◆ Available records
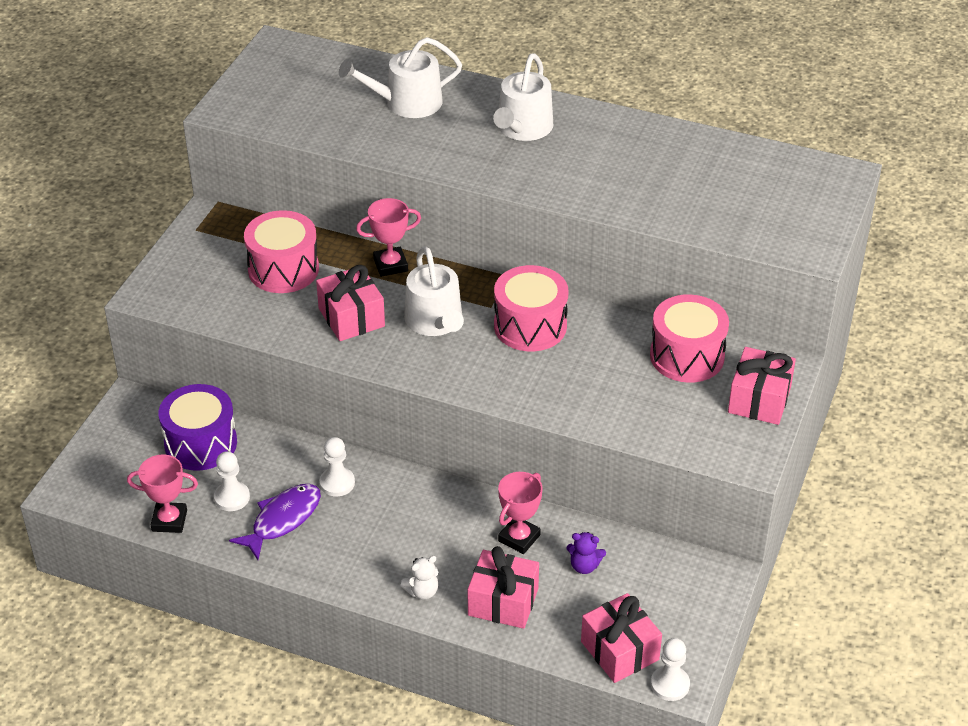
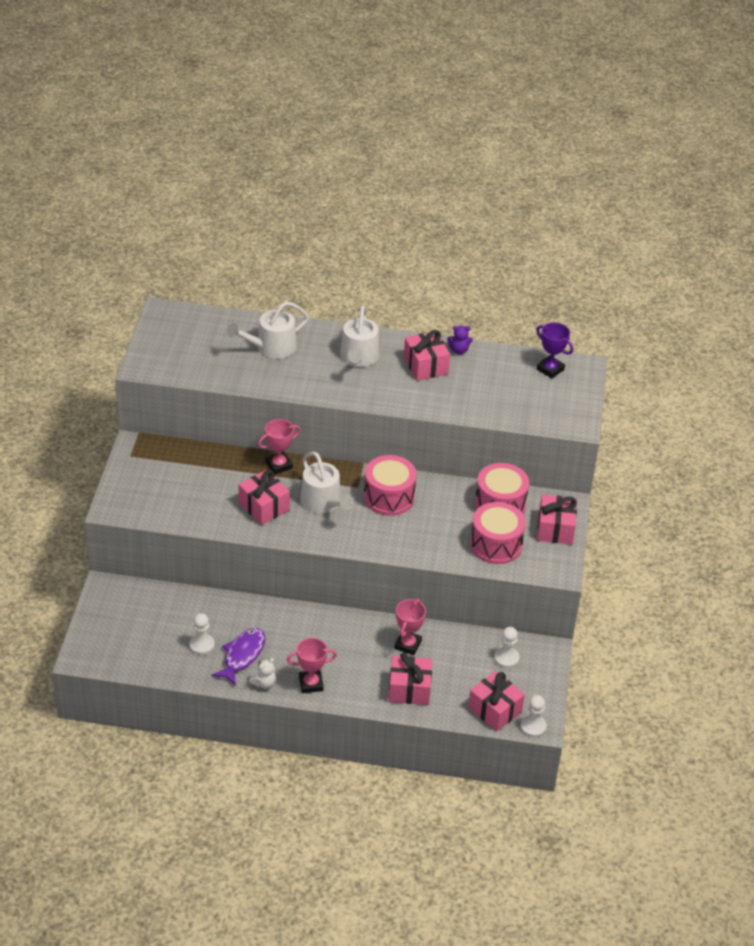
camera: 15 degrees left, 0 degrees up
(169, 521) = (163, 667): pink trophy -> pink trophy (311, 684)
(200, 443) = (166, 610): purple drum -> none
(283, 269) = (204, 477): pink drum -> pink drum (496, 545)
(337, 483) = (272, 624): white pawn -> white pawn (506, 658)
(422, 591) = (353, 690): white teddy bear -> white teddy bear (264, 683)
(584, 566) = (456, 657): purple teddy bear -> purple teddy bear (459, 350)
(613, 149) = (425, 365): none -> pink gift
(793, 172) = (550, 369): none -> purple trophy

* * *

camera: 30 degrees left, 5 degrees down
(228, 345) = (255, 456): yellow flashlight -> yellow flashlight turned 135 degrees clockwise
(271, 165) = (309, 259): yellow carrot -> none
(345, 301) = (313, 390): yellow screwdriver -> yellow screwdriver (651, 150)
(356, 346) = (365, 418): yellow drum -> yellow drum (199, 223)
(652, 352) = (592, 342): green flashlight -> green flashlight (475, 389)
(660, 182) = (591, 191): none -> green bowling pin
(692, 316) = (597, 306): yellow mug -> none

==

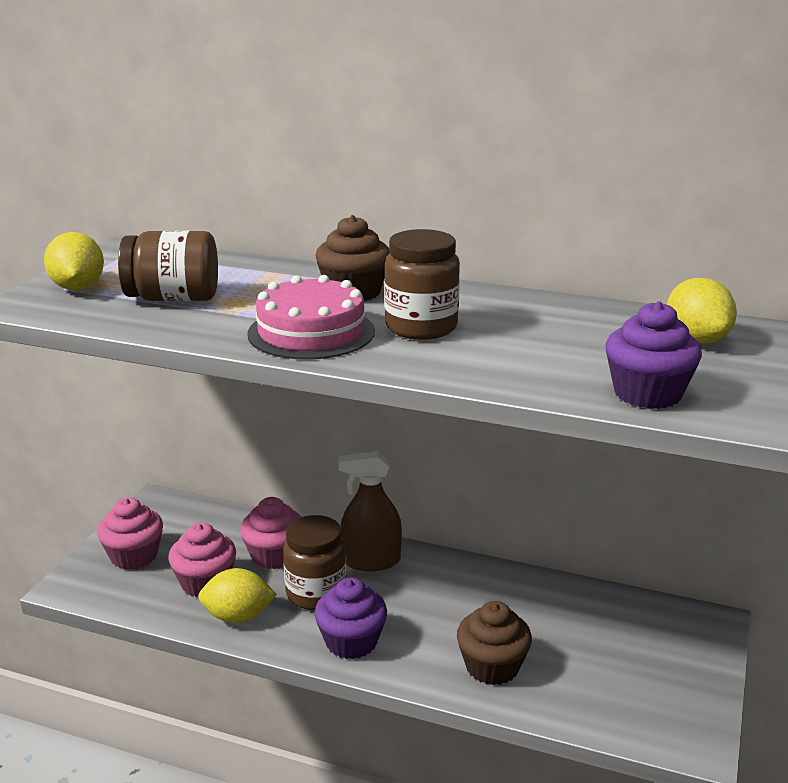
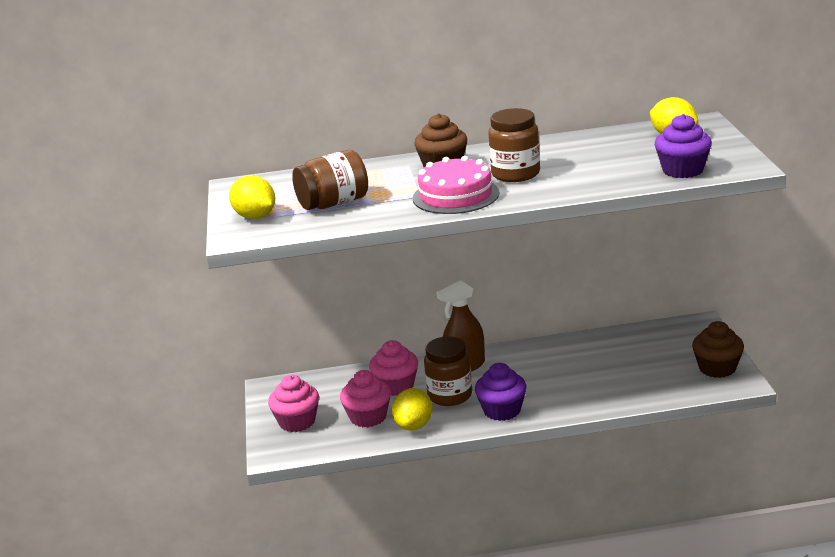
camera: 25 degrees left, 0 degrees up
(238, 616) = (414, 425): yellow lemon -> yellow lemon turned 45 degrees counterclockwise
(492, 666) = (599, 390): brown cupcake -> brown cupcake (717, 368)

◆ Requirement
Please transcribe only the lines in the records above running from the line that has "(337, 483) = (272, 624): white" through the line that has "(793, 172) = (550, 369): none", both included, exactly as they appear.

◆ Response to the task
(337, 483) = (272, 624): white pawn -> white pawn (506, 658)
(422, 591) = (353, 690): white teddy bear -> white teddy bear (264, 683)
(584, 566) = (456, 657): purple teddy bear -> purple teddy bear (459, 350)
(613, 149) = (425, 365): none -> pink gift
(793, 172) = (550, 369): none -> purple trophy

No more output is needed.